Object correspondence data
>>>

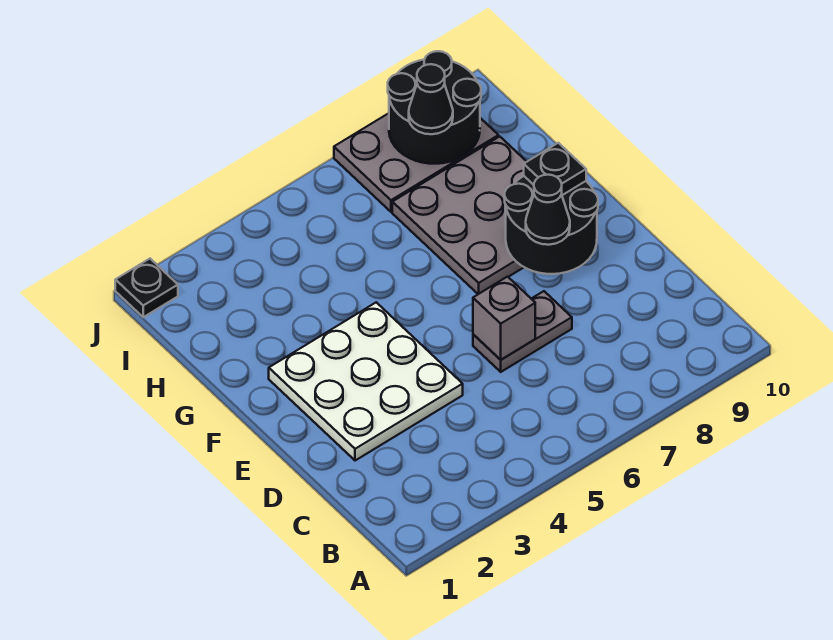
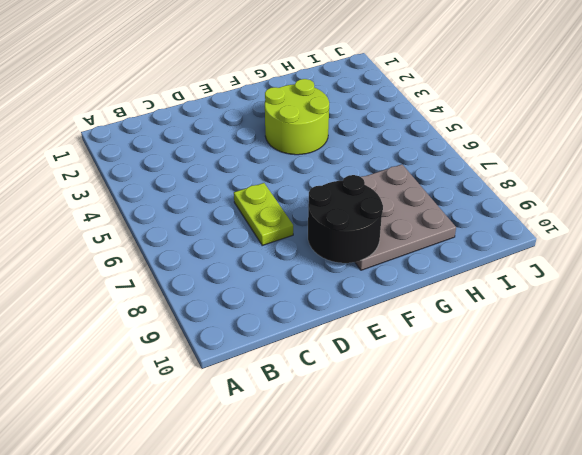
lime plate D6:D7 level 1 -> grey plate D6:D7 level 1
lime round brick F3:G4 level 1 -> white plate D2:F4 level 1
none -> grey plate I7:J9 level 1
none -> black plate J1 level 1

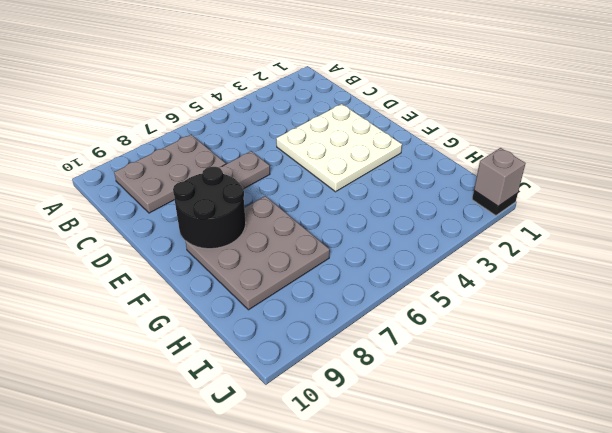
grey plate B7:C9 level 1 -> grey plate I7:J9 level 1
grey brick J1 level 2 -> grey brick D6 level 2
none -> black round brick I8:J9 level 2
none -> black cone E8 level 3

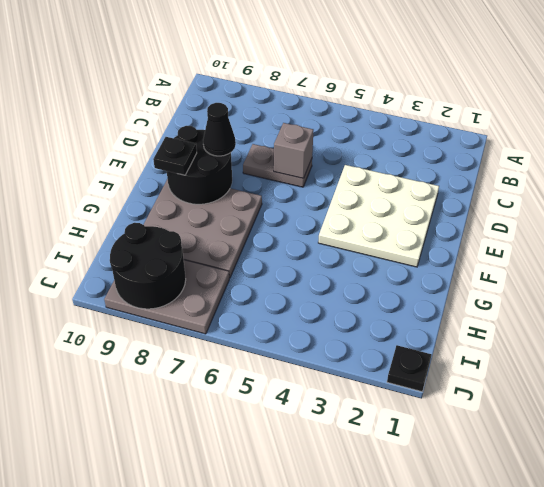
none -> black cone I8 level 3

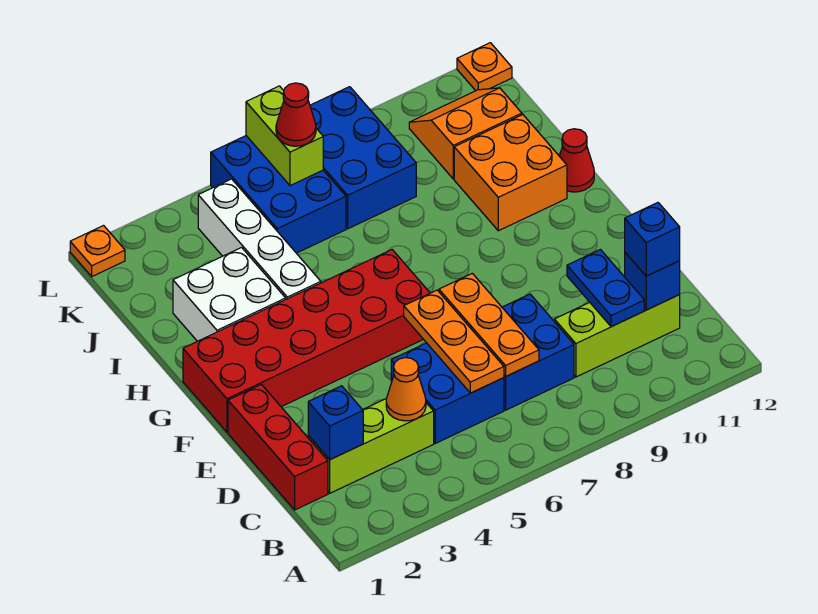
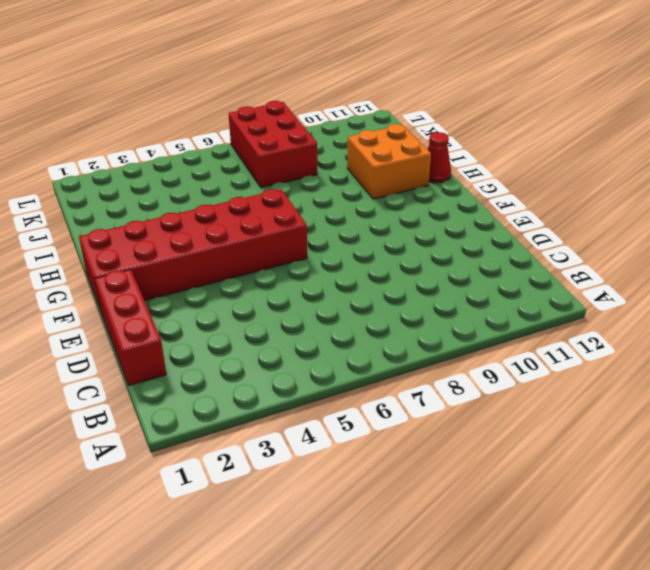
red brick J7:L8 level 1 -> blue brick J7:L8 level 1
none -> lime brick C2:C4 level 1
none -> blue brick C5:D6 level 1
none -> blue brick C7:D8 level 1

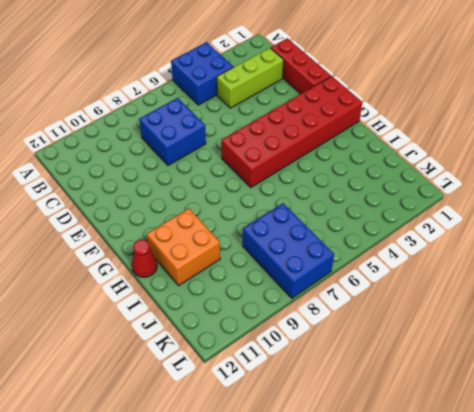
blue brick A4:B5 level 1 -> blue brick C5:D6 level 1
none -> lime brick C9:C11 level 1
none -> white brick H2:I3 level 1
none -> white brick H4:K4 level 1

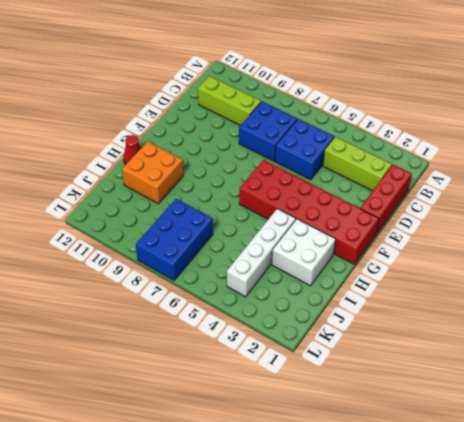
none -> blue brick J5:L6 level 1
none -> orange slope J10:K11 level 1 top J
none -> orange plate L1 level 1

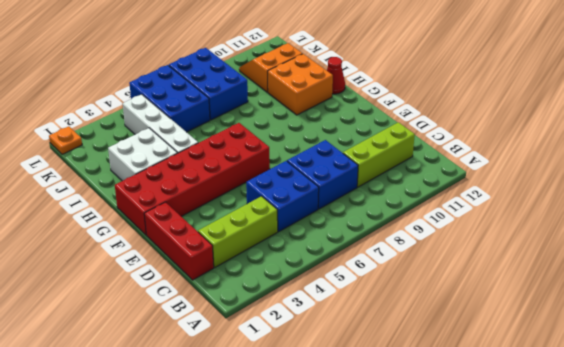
none -> orange plate L12 level 1
none -> blue brick C2 level 2
none -> orange cone C4 level 2

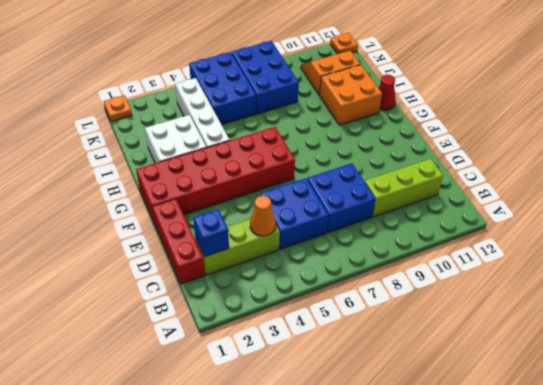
none -> orange plate C6:E6 level 2
none -> orange plate C7:E7 level 2
none -> blue plate C10:D10 level 2

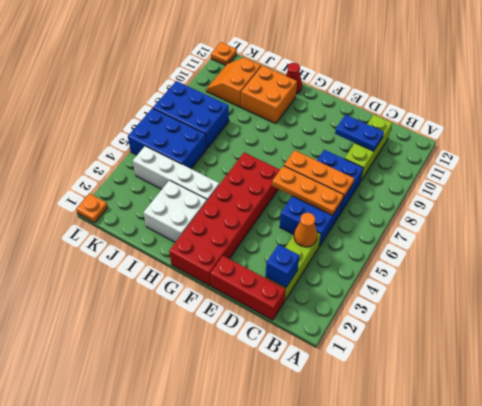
none -> blue brick C11 level 2
none -> lime brick K6:L6 level 2
none -> blue brick C11 level 3

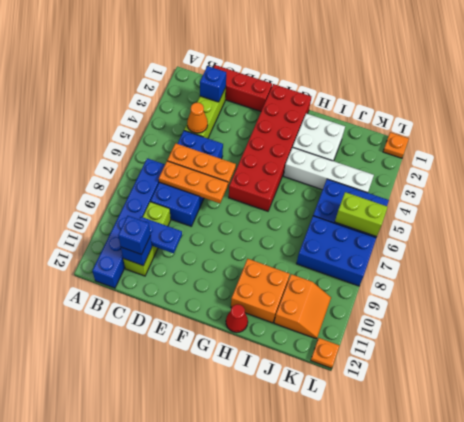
blue brick B7:B12 level 1 -> none
none -> red cone K6 level 3

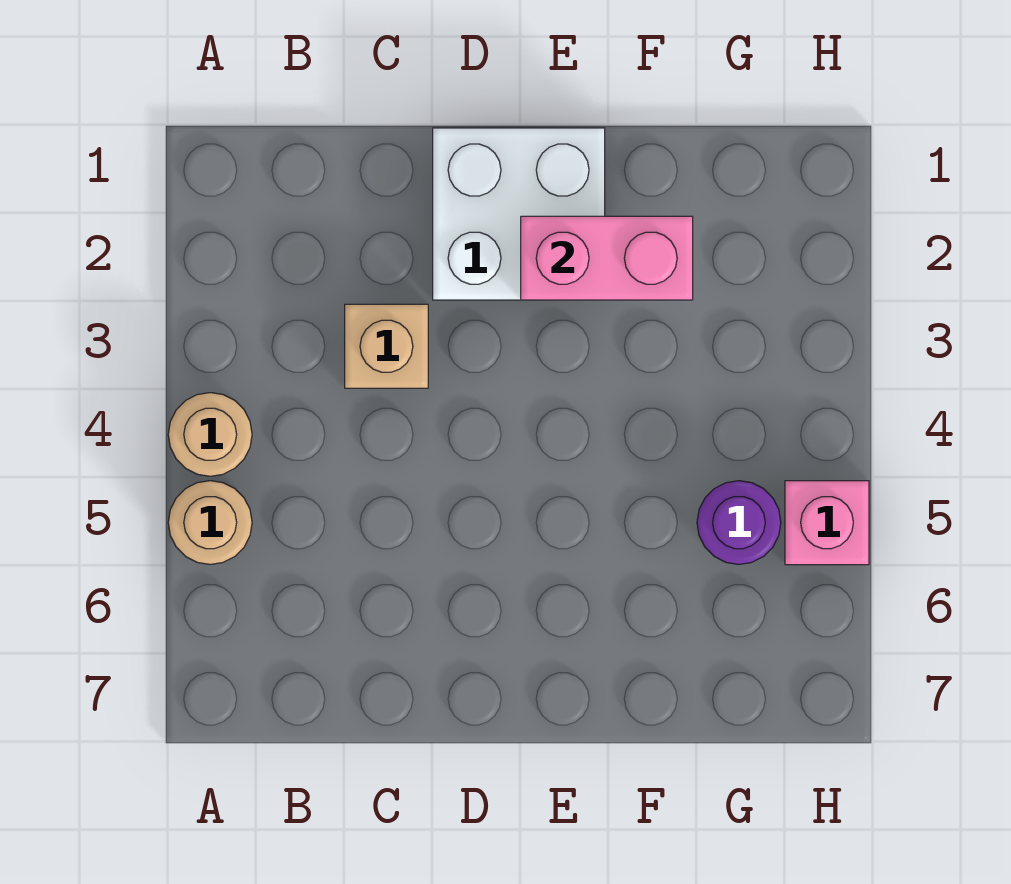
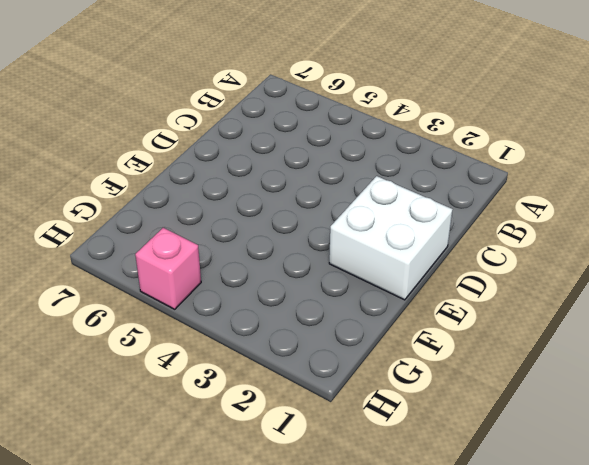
none -> tan round brick A4 level 1
none -> tan round brick A5 level 1

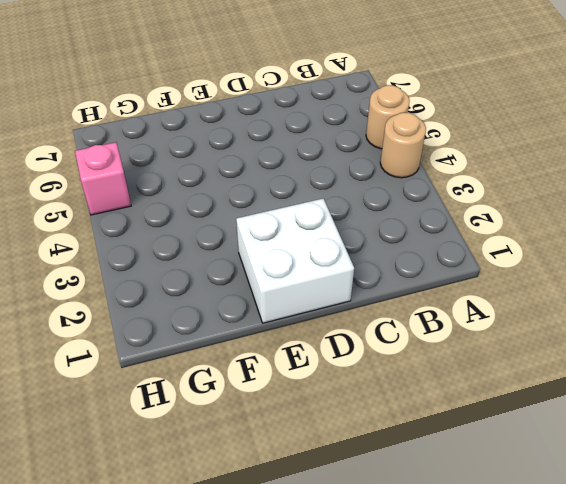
none -> tan brick C3 level 1
none -> purple round brick G5 level 1

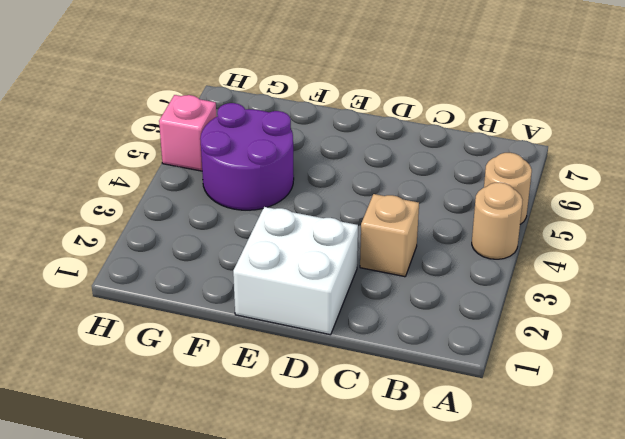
purple round brick F4:G5 level 1 -> purple round brick G5 level 1
none -> pink brick E2:F2 level 2

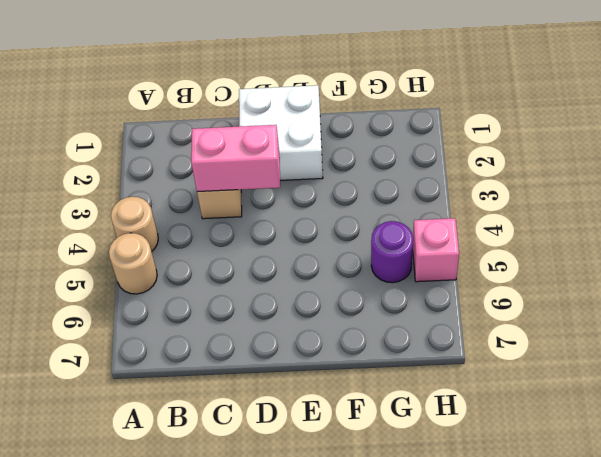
pink brick C3:D3 level 2 -> pink brick E2:F2 level 2

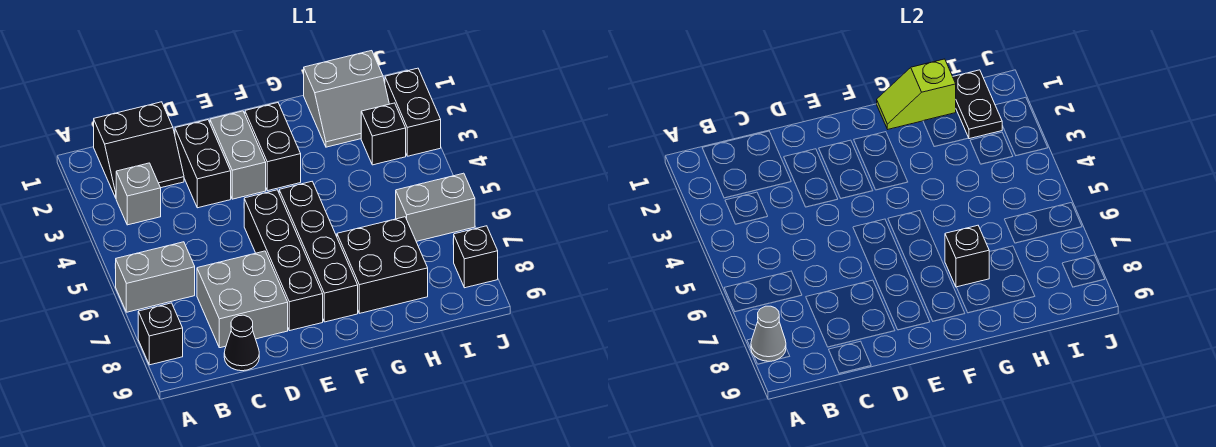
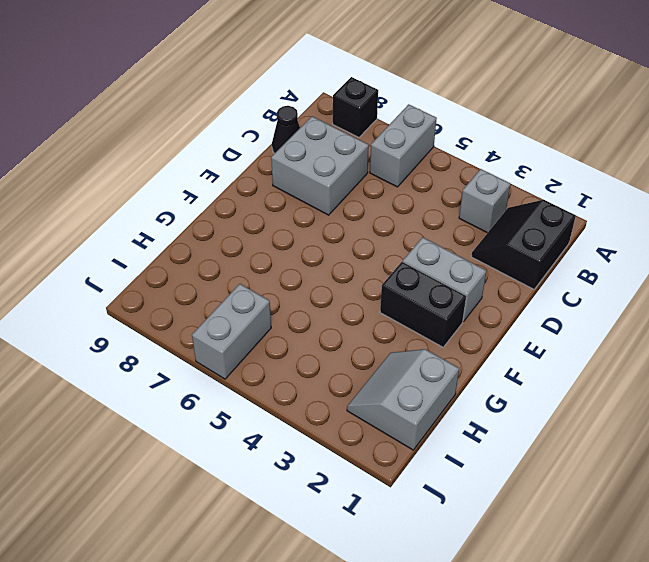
none -> black brick D2:D3 level 1
none -> black brick E5:E8 level 1
none -> black brick F5:F8 level 1

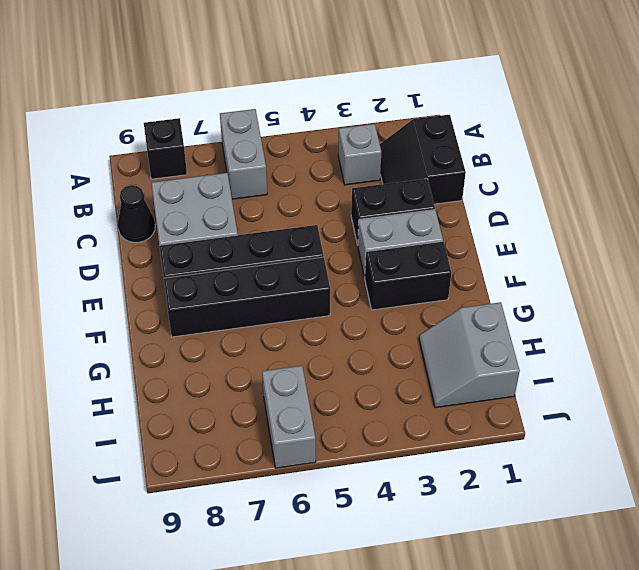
none -> black brick G7:H8 level 1
none -> black brick I3 level 1
none -> black brick J2:J3 level 1

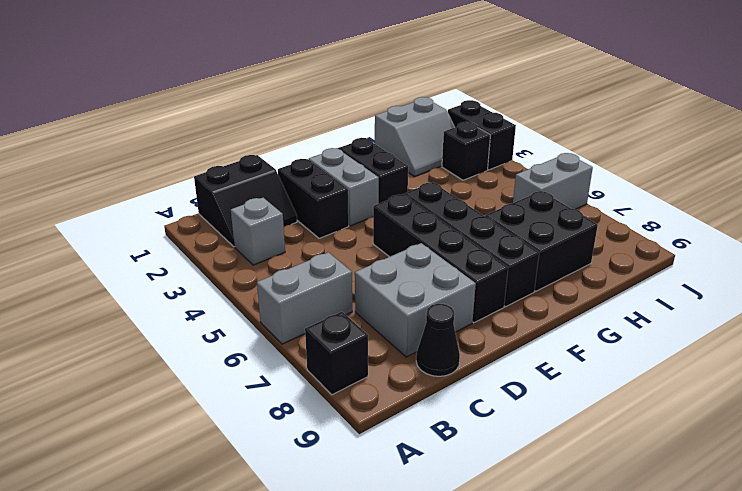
none -> black brick J8 level 1
none -> grey cone A8 level 2
none -> lime slope G1:H1 level 2 top H

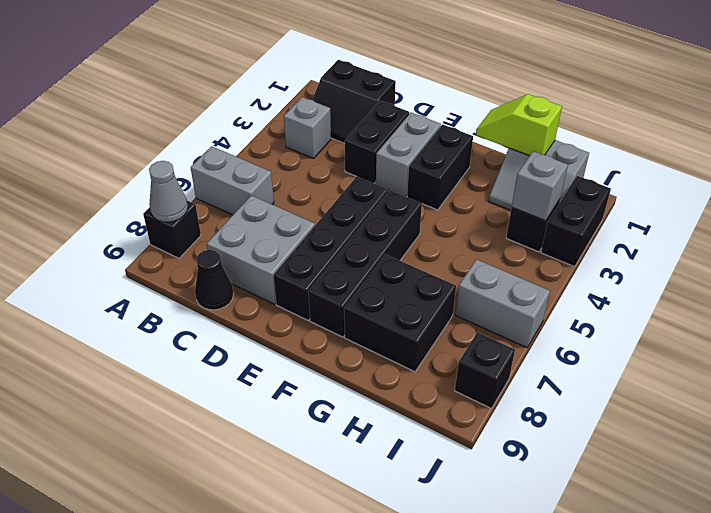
grey brick I3 level 2 -> none
none -> black brick G7 level 2
none -> black plate I1:I2 level 2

<<<

**Exercise requirements**
Word for word, retype the lines in the entries above that run from the one with "none -> black cone I8 level 3" through the one with "none -> white brick H2:I3 level 1". Both ends count; pictures do not.

**Answer for this exercise**
none -> black cone I8 level 3

red brick J7:L8 level 1 -> blue brick J7:L8 level 1
none -> lime brick C2:C4 level 1
none -> blue brick C5:D6 level 1
none -> blue brick C7:D8 level 1

blue brick A4:B5 level 1 -> blue brick C5:D6 level 1
none -> lime brick C9:C11 level 1
none -> white brick H2:I3 level 1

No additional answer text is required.